(Beginning of RECORDS SUPPLIED)

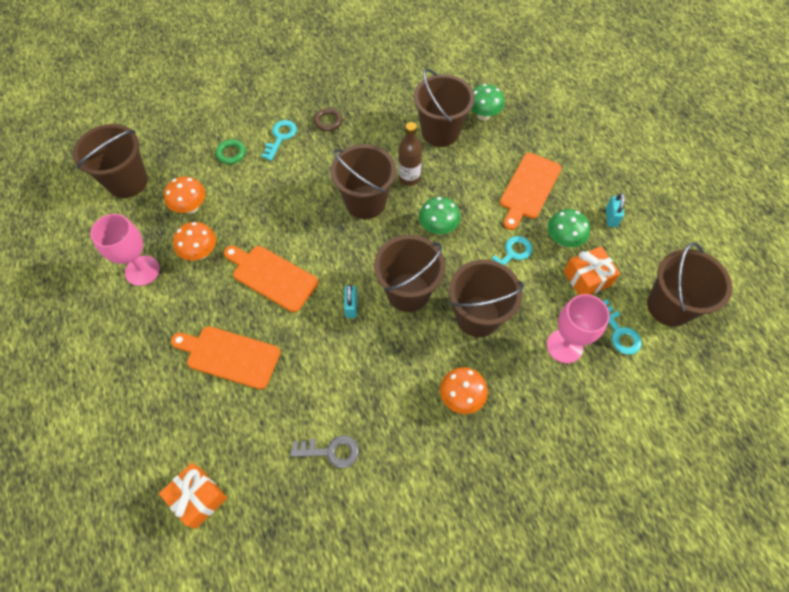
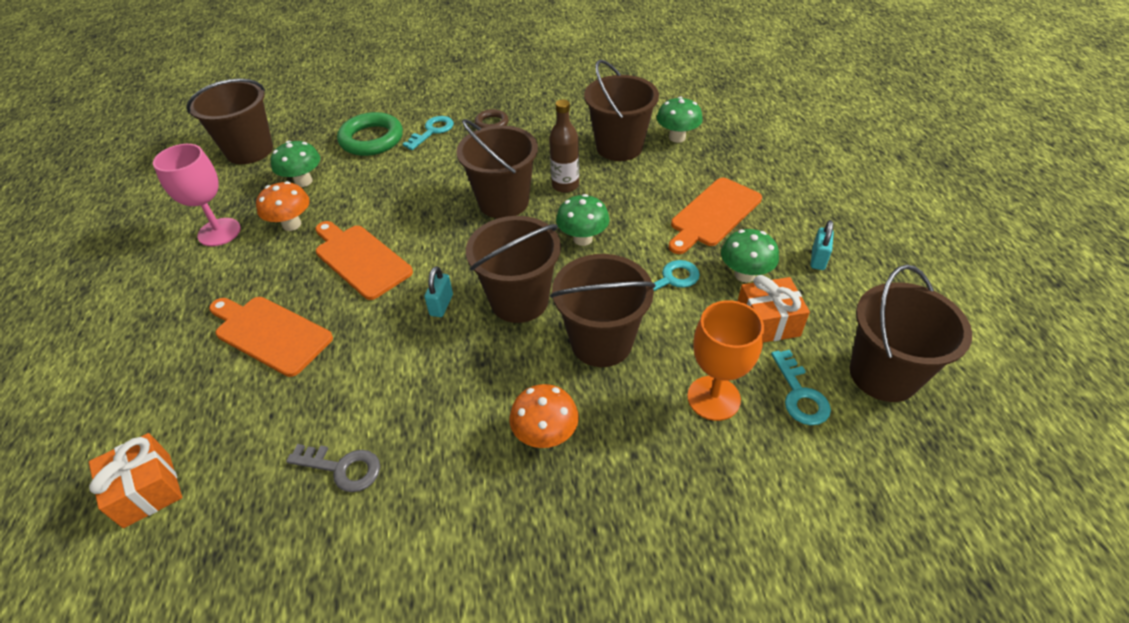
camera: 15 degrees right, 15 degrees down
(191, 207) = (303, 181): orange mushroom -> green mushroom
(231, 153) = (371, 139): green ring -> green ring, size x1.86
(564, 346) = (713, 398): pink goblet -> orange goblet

(End of RECORDS SUPPLIED)
(Beginning of RECORDS SUPPLIED)

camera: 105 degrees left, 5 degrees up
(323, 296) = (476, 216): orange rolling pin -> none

(End of RECORDS SUPPLIED)
(Beginning of RECORDS SUPPLIED)

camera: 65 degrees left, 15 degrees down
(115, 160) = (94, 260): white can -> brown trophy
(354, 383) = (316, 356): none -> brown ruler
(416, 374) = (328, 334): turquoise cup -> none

(End of RECORDS SUPPLIED)

### WHAT THIS TASK INVOLVES
Begin at the line that has "(115, 160) = (94, 260): white" in the entries above; stop after the line that has "(416, 374) = (328, 334): turquoise". Transcribe exactly those lines and no others.

### RESULT BELOW
(115, 160) = (94, 260): white can -> brown trophy
(354, 383) = (316, 356): none -> brown ruler
(416, 374) = (328, 334): turquoise cup -> none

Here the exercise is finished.